■ INPUT DATA ■
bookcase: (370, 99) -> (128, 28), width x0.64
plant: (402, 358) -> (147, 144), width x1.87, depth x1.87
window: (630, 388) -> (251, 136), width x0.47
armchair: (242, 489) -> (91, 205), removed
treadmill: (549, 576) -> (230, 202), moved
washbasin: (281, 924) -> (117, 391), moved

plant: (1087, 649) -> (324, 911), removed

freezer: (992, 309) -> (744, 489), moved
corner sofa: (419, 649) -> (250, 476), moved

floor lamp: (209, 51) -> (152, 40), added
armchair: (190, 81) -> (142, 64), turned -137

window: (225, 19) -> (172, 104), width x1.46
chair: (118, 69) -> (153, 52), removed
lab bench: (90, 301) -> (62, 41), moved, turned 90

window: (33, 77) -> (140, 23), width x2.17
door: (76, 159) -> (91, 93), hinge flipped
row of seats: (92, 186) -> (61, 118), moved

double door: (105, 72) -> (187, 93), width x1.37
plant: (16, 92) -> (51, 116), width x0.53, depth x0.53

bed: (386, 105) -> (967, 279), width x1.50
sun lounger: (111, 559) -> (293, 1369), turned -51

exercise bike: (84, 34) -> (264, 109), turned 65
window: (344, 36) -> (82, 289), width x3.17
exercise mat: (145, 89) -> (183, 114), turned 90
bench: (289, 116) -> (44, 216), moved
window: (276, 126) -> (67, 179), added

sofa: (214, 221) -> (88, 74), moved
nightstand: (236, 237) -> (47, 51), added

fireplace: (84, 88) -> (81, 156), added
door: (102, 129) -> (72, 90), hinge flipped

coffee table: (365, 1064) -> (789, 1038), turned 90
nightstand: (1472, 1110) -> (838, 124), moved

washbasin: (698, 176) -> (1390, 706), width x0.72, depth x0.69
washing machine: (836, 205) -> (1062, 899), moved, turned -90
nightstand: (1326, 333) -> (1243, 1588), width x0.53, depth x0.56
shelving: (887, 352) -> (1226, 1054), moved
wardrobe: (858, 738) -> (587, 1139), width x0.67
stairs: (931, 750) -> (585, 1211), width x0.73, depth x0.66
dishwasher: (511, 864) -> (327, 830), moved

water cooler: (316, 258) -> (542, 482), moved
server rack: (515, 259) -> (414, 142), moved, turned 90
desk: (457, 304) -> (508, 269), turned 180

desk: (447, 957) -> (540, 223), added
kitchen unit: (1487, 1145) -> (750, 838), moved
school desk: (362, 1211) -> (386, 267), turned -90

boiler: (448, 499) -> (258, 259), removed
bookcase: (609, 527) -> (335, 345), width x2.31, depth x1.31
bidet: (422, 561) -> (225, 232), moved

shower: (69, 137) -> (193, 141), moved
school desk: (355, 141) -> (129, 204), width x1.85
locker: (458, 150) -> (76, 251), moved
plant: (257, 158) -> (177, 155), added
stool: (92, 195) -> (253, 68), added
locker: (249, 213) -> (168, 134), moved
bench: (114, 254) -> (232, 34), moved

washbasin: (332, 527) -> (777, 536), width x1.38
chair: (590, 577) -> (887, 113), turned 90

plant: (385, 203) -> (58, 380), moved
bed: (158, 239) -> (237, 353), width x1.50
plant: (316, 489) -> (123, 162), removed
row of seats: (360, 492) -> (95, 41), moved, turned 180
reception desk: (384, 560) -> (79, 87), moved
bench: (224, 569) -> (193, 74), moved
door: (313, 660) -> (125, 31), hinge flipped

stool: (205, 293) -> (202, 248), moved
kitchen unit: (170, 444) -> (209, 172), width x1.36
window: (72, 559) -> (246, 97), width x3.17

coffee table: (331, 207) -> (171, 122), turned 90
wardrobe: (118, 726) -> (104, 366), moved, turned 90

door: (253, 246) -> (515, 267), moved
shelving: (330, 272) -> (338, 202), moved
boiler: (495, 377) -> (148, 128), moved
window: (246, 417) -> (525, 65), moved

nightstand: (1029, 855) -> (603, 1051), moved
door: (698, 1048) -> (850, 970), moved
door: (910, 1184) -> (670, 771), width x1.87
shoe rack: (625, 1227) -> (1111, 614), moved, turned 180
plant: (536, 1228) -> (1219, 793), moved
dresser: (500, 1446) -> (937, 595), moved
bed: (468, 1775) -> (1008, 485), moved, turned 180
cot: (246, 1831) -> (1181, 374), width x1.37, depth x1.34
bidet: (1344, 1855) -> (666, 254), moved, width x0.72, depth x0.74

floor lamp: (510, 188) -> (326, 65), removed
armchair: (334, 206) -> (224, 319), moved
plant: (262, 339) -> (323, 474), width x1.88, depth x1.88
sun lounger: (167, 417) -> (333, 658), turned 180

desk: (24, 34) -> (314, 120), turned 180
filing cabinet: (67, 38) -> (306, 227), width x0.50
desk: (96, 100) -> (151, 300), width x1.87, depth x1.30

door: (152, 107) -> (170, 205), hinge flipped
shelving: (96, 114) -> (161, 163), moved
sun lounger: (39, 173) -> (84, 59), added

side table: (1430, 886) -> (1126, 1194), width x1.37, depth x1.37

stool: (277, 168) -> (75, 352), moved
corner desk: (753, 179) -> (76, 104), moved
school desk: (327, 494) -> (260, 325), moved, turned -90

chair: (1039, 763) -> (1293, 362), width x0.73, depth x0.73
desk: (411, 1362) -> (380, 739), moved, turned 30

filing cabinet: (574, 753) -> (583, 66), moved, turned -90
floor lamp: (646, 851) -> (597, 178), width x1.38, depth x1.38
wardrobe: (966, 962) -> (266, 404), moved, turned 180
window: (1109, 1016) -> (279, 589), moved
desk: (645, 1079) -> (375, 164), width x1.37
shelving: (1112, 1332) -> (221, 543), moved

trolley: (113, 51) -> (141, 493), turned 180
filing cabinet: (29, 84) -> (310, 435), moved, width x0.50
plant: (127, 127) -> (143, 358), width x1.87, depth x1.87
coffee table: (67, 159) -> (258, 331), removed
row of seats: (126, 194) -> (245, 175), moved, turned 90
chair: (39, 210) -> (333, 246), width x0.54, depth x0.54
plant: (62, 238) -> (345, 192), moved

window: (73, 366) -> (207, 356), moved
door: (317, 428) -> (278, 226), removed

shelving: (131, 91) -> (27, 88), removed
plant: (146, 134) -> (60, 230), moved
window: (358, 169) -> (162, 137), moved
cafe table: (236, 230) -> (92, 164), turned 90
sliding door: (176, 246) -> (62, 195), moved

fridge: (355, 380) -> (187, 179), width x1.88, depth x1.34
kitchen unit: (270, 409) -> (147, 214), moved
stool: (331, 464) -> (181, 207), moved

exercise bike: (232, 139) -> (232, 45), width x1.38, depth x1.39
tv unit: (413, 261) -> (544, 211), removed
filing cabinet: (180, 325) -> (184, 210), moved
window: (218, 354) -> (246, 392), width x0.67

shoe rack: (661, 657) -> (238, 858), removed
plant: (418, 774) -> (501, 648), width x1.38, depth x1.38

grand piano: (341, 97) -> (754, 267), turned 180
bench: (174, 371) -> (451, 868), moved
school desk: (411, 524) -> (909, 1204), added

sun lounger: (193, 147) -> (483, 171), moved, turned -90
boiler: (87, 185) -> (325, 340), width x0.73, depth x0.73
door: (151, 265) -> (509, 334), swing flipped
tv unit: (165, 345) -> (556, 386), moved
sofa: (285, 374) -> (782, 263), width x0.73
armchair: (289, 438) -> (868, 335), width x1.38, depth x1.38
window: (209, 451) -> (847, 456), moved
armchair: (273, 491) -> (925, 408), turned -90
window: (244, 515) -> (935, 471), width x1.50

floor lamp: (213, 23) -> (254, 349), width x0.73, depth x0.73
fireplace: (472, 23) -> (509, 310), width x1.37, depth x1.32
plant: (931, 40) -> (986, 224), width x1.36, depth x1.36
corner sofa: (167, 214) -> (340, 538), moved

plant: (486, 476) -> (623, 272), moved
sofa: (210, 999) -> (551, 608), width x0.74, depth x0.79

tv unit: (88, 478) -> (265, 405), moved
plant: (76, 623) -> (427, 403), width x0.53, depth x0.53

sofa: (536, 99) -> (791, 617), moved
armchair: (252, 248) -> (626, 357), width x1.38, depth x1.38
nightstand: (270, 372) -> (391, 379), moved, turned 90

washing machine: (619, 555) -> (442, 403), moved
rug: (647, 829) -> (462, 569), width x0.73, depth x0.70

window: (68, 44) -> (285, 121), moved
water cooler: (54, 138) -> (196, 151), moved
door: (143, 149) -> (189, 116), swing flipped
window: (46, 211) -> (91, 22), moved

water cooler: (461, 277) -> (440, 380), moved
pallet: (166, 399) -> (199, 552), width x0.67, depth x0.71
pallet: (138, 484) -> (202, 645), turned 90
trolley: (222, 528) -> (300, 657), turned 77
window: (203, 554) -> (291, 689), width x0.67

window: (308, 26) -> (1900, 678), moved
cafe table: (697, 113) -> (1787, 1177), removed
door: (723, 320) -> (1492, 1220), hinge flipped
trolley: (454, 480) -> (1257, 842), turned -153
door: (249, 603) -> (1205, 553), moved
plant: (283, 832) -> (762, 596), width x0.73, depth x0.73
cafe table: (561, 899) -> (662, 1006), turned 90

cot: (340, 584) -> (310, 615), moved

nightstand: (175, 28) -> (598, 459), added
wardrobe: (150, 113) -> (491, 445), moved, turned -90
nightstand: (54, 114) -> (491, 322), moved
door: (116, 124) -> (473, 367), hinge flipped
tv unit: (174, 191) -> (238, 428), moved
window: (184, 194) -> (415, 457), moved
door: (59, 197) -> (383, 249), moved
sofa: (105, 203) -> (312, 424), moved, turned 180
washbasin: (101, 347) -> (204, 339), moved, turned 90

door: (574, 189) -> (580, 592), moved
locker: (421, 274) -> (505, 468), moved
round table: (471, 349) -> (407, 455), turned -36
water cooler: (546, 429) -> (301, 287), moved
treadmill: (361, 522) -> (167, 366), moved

■ EXERCISE DETAILS ■
Where the line with "bed: (386, 105) -> (967, 279), width x1.50" ends, your copy should end too; please return exactly the lines from the first line of the data through it.

■ RESPONSE ■
bookcase: (370, 99) -> (128, 28), width x0.64
plant: (402, 358) -> (147, 144), width x1.87, depth x1.87
window: (630, 388) -> (251, 136), width x0.47
armchair: (242, 489) -> (91, 205), removed
treadmill: (549, 576) -> (230, 202), moved
washbasin: (281, 924) -> (117, 391), moved

plant: (1087, 649) -> (324, 911), removed

freezer: (992, 309) -> (744, 489), moved
corner sofa: (419, 649) -> (250, 476), moved

floor lamp: (209, 51) -> (152, 40), added
armchair: (190, 81) -> (142, 64), turned -137

window: (225, 19) -> (172, 104), width x1.46
chair: (118, 69) -> (153, 52), removed
lab bench: (90, 301) -> (62, 41), moved, turned 90

window: (33, 77) -> (140, 23), width x2.17
door: (76, 159) -> (91, 93), hinge flipped
row of seats: (92, 186) -> (61, 118), moved

double door: (105, 72) -> (187, 93), width x1.37
plant: (16, 92) -> (51, 116), width x0.53, depth x0.53

bed: (386, 105) -> (967, 279), width x1.50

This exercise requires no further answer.